[EXERCISE GOAL] From the records, pick out and copy each line containing "switch".

[WORKING DATA]
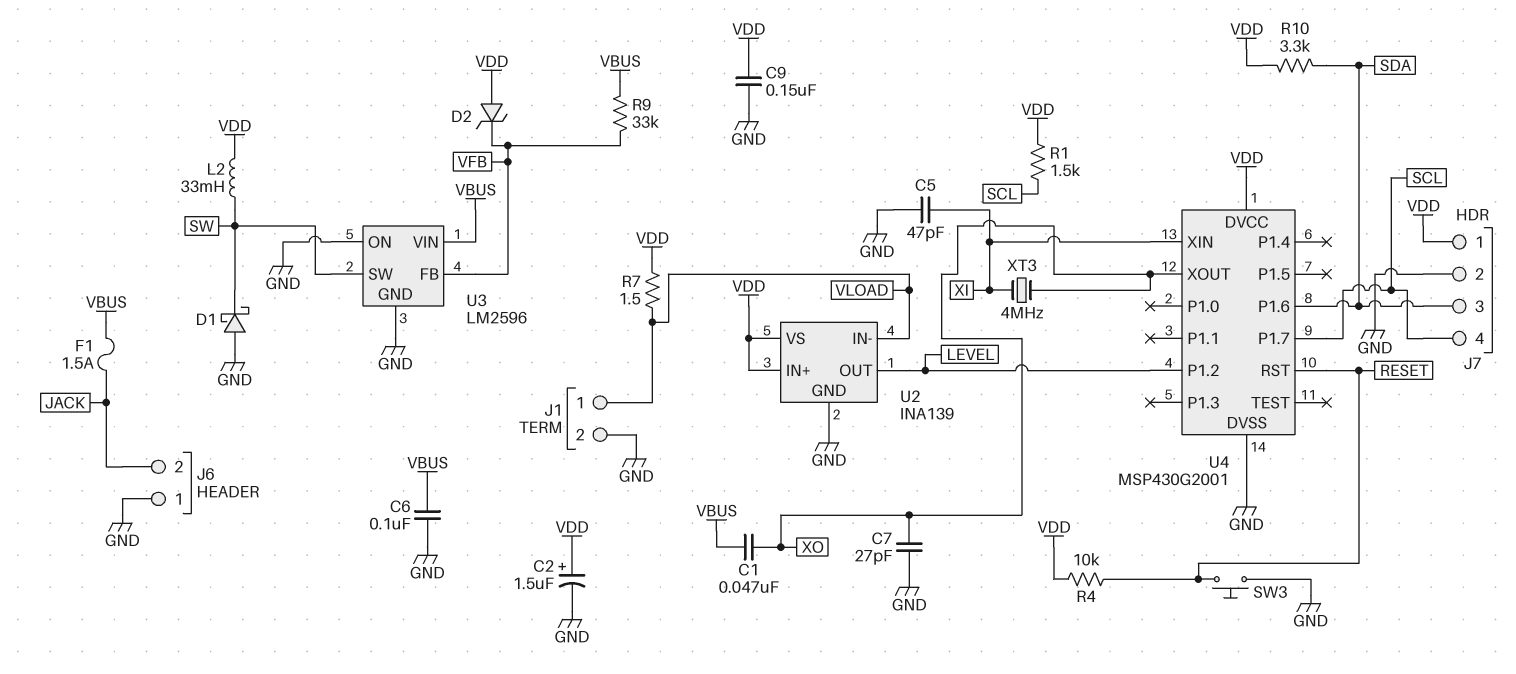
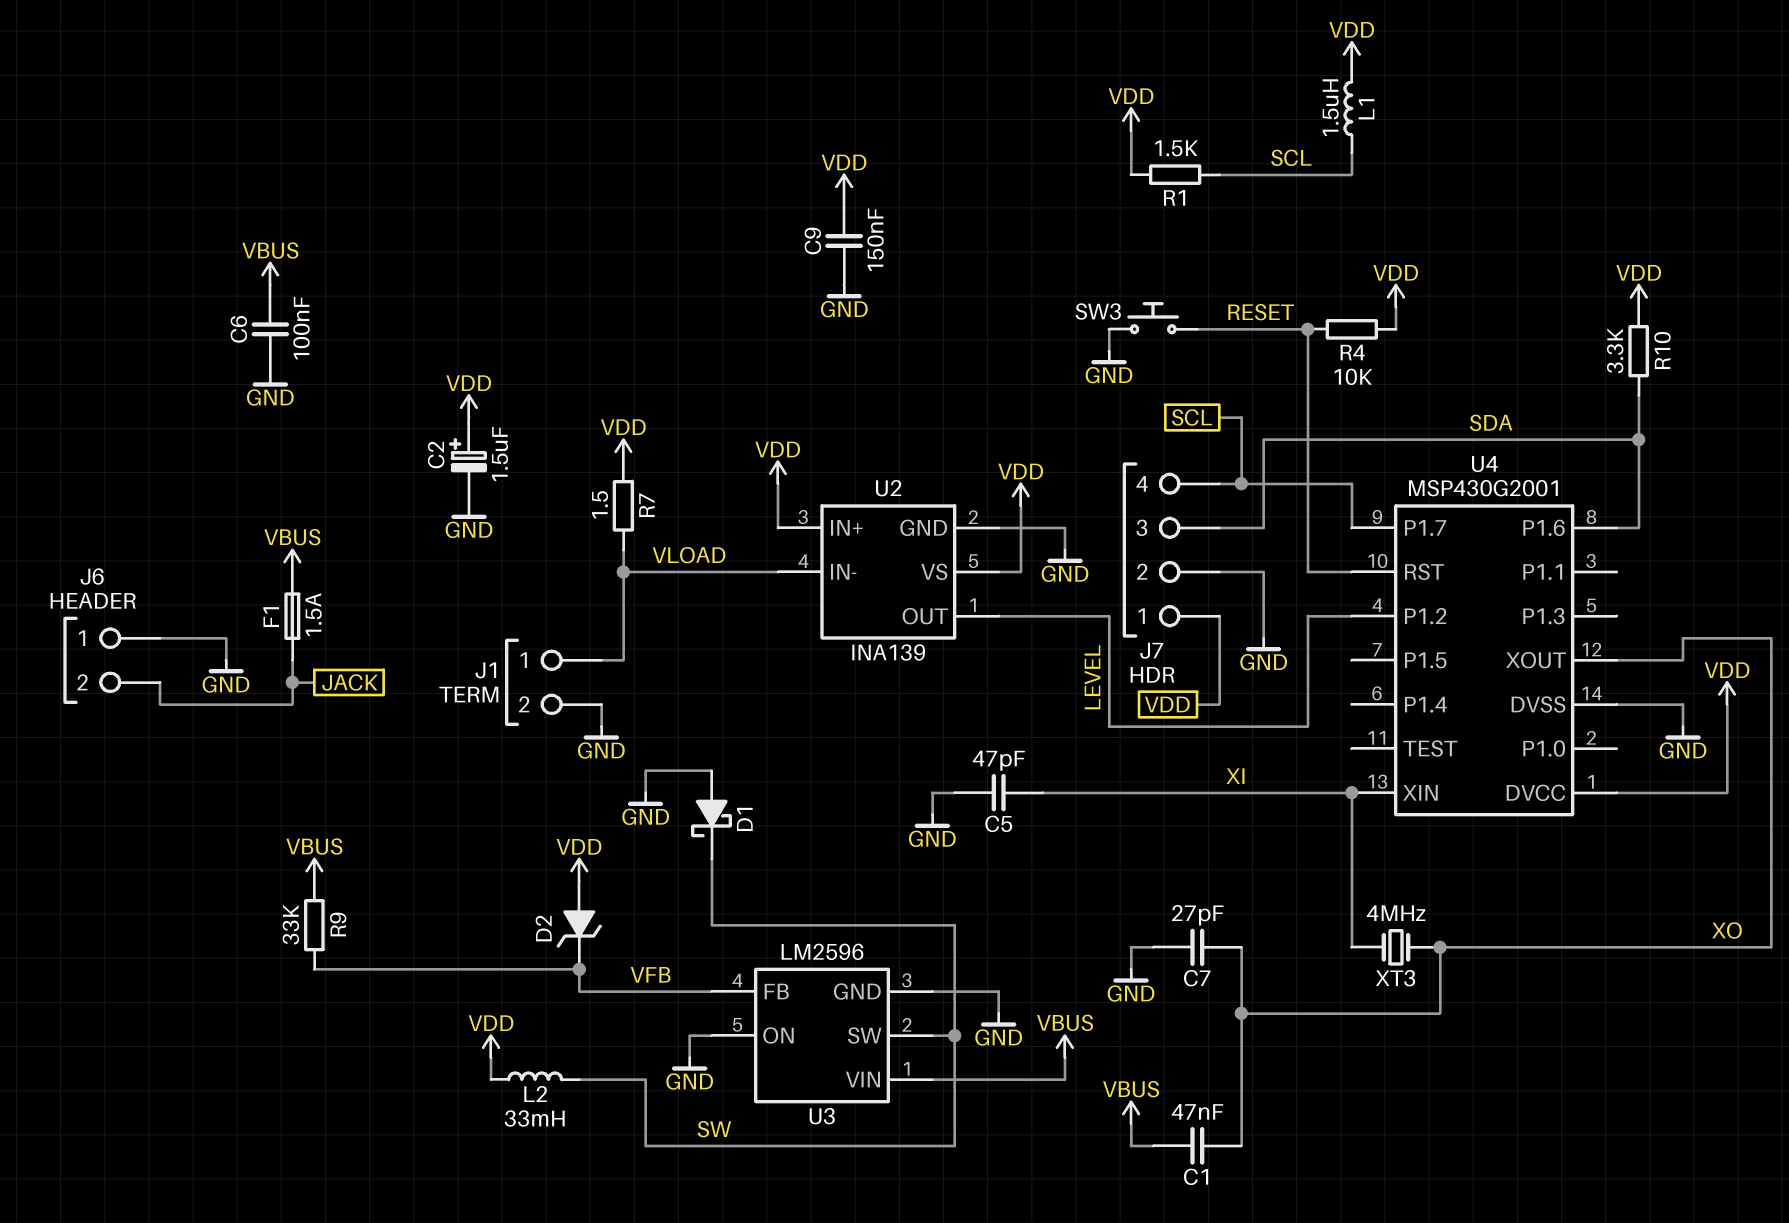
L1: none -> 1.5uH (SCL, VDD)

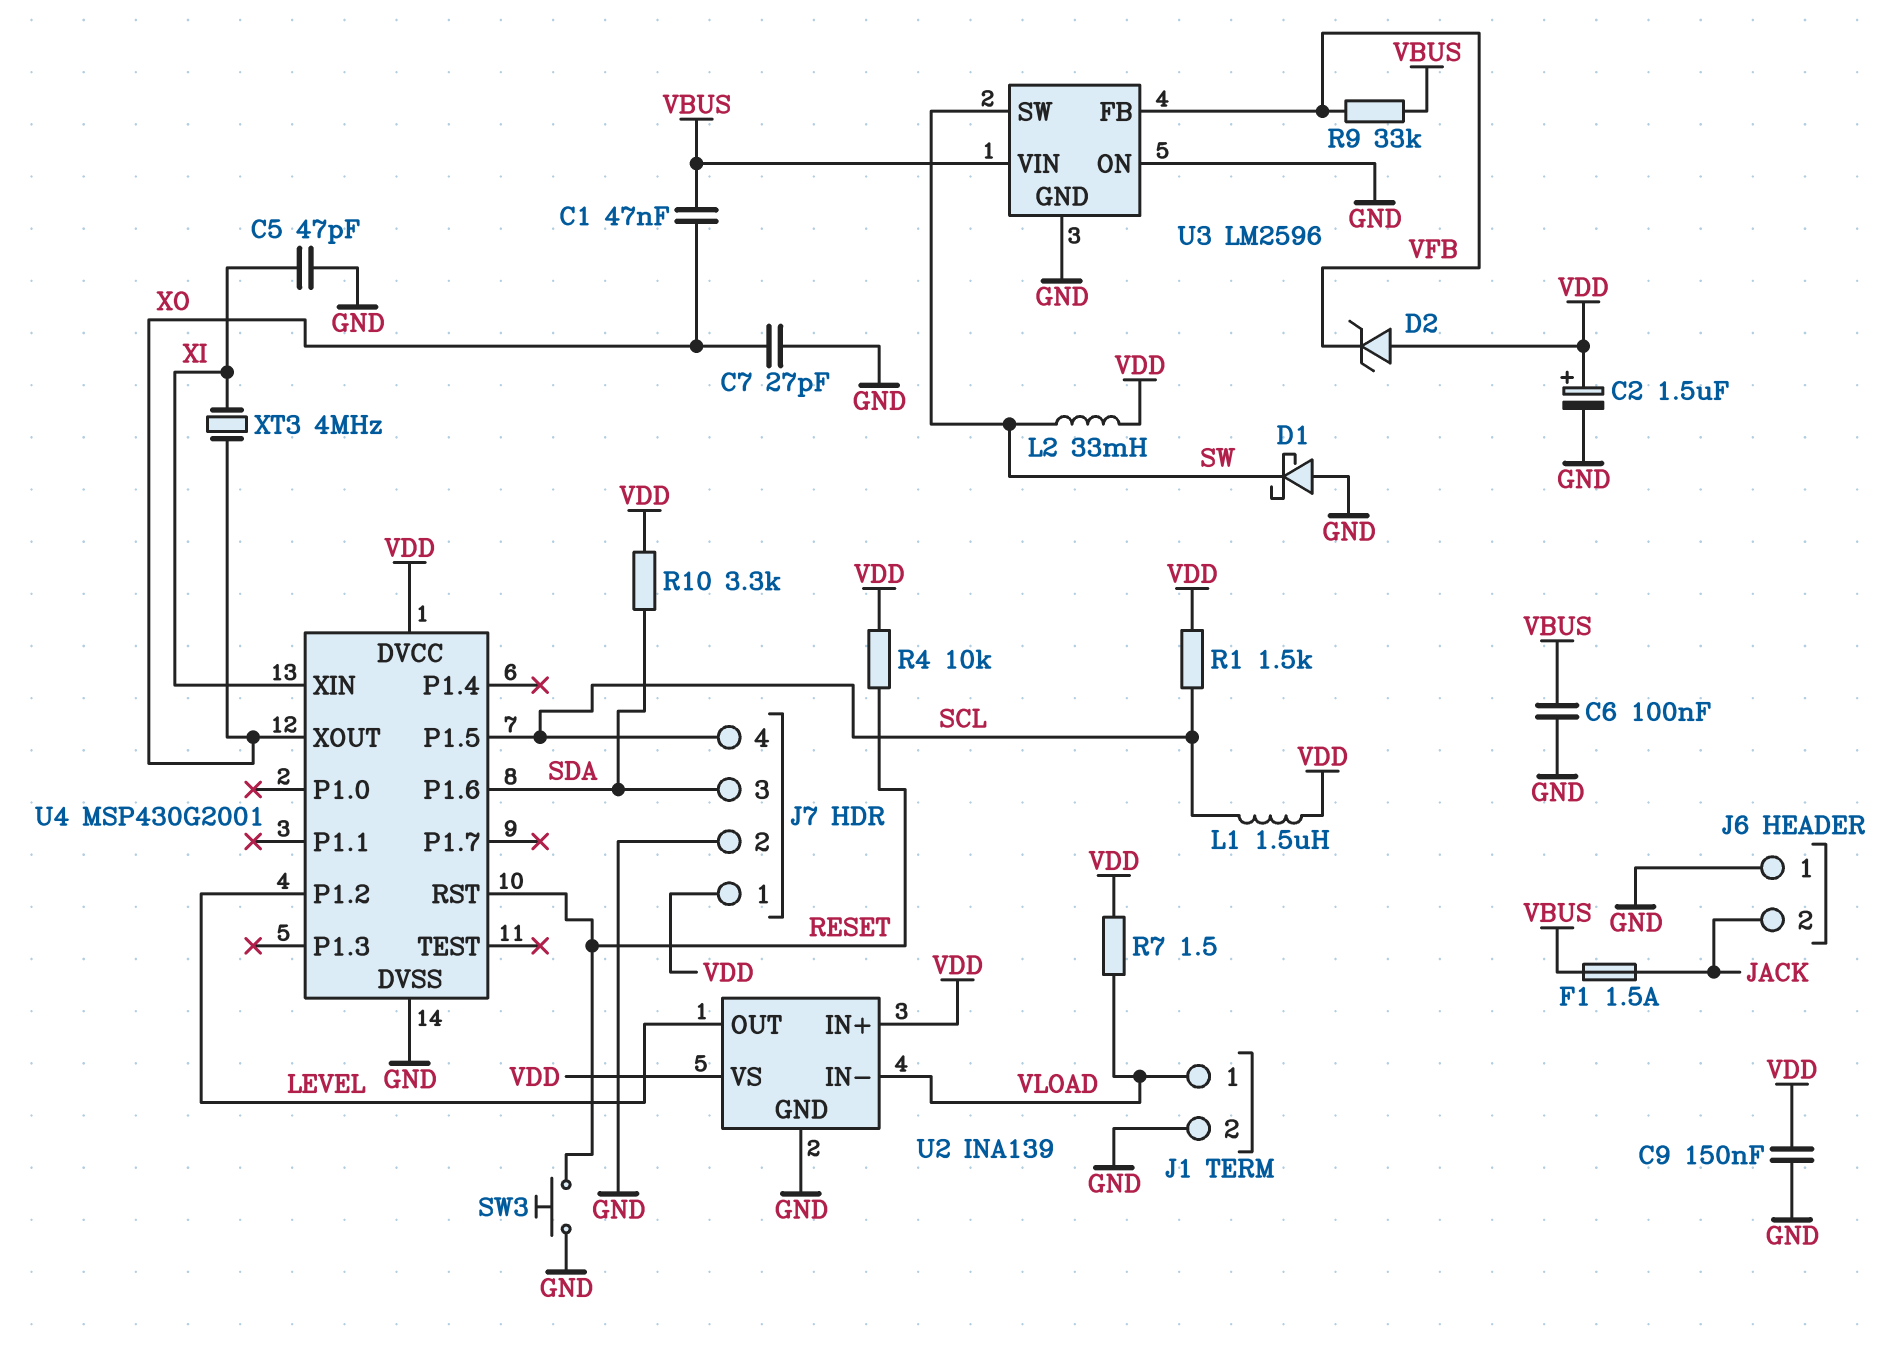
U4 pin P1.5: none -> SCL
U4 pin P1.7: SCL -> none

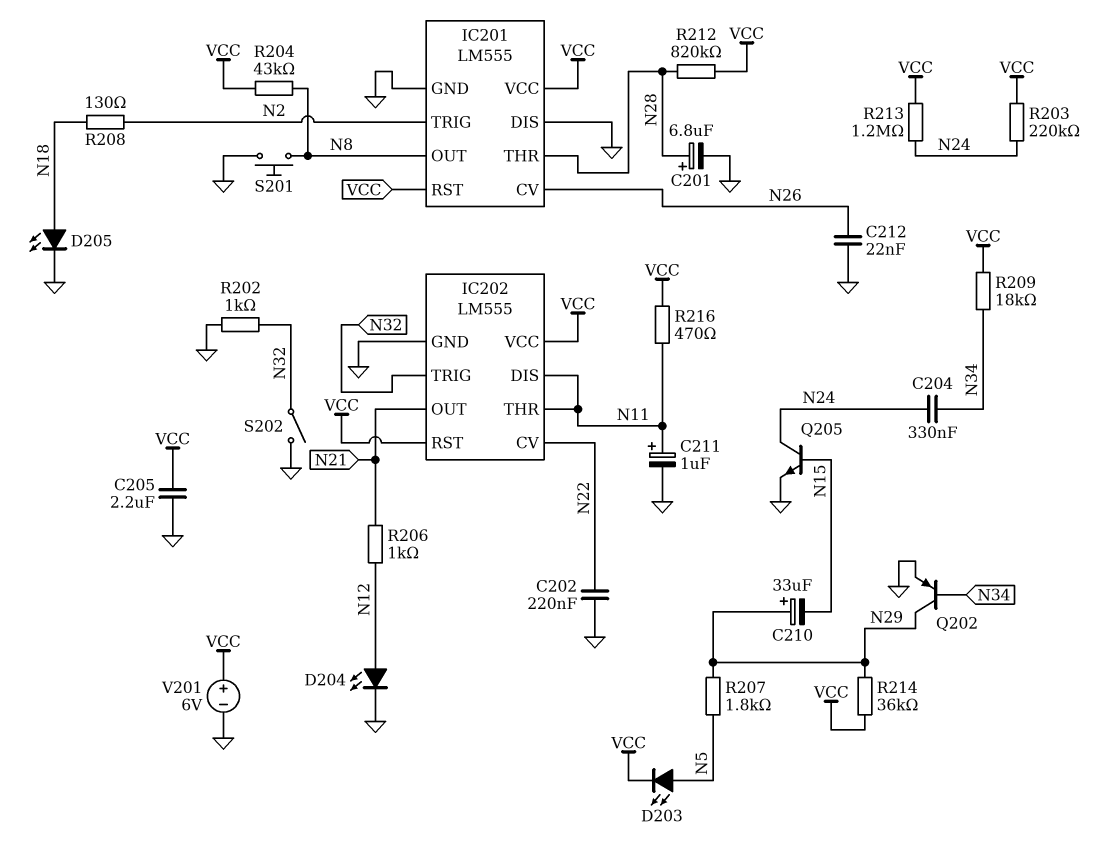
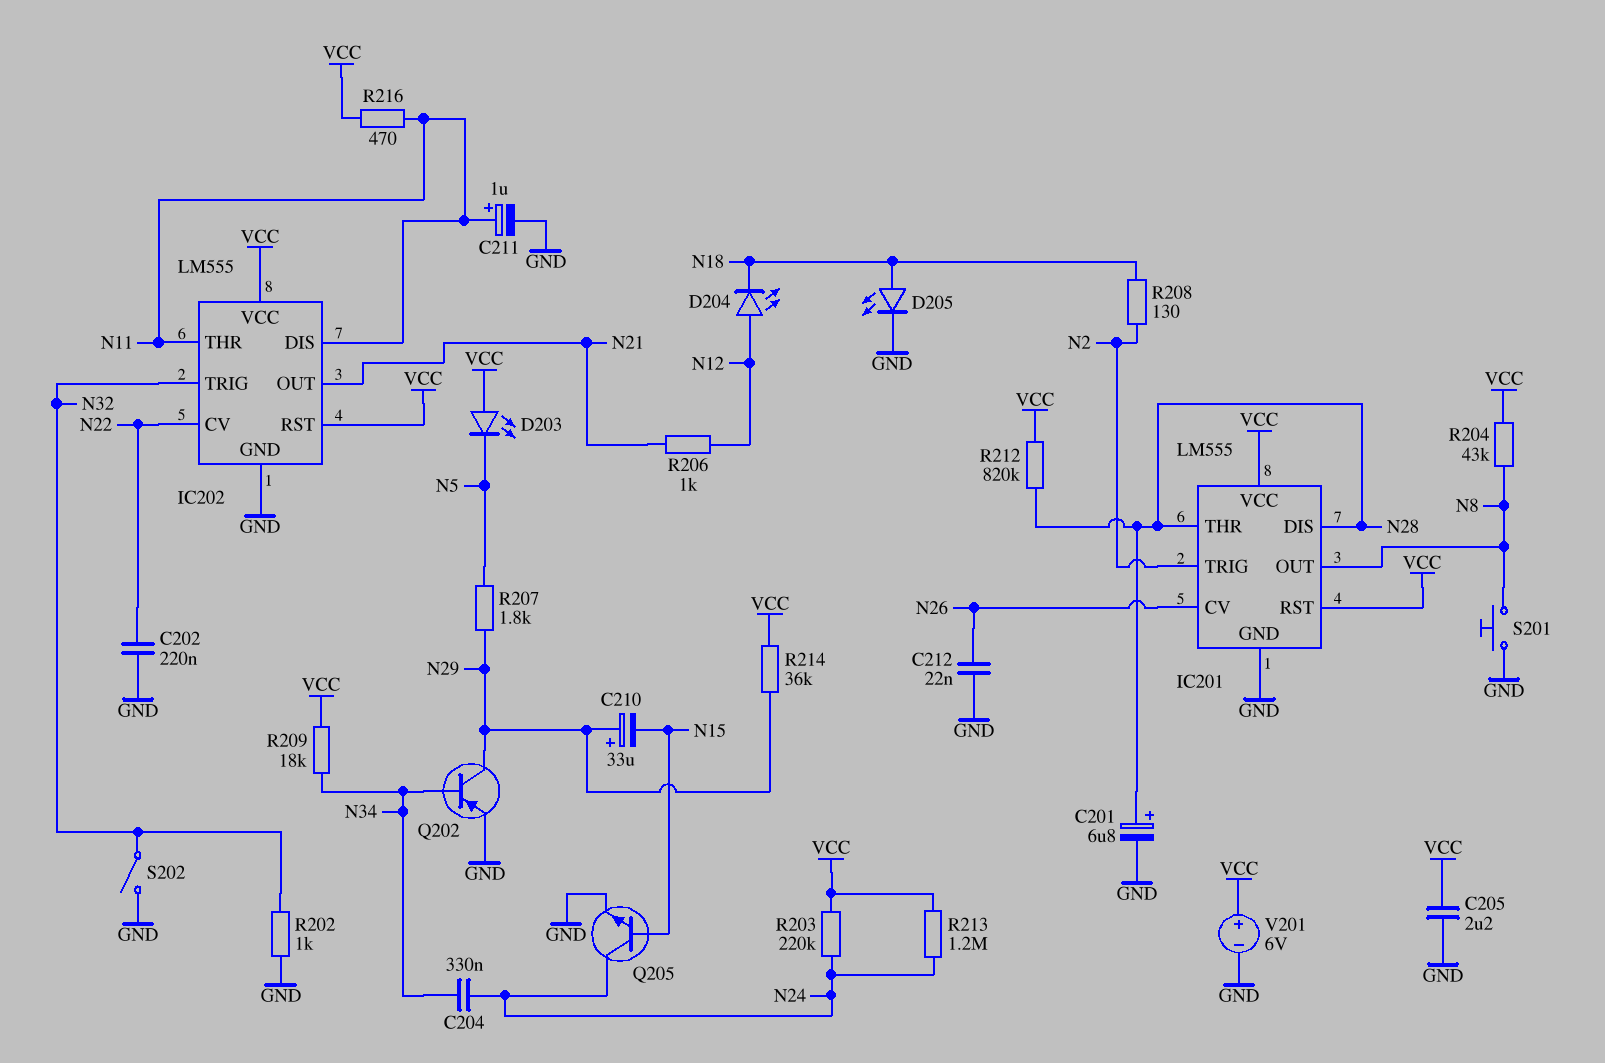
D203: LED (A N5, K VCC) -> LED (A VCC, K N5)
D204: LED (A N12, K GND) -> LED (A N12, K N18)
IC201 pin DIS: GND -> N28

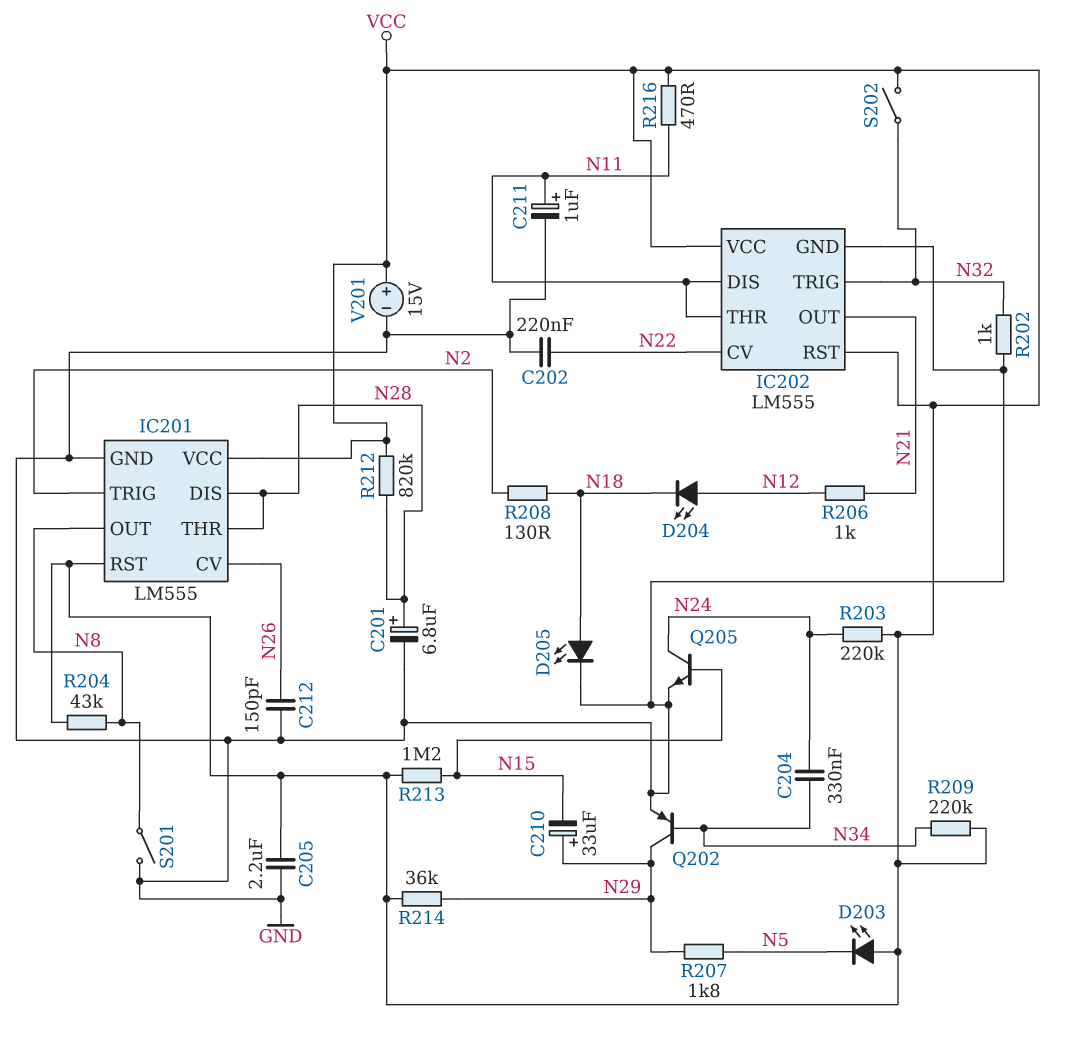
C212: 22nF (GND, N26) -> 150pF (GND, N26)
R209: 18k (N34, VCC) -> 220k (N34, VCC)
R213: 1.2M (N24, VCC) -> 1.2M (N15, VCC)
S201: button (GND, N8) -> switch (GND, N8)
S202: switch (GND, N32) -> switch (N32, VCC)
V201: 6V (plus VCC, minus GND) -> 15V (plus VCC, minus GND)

[TASK RESPONSE]
S201: button (GND, N8) -> switch (GND, N8)
S202: switch (GND, N32) -> switch (N32, VCC)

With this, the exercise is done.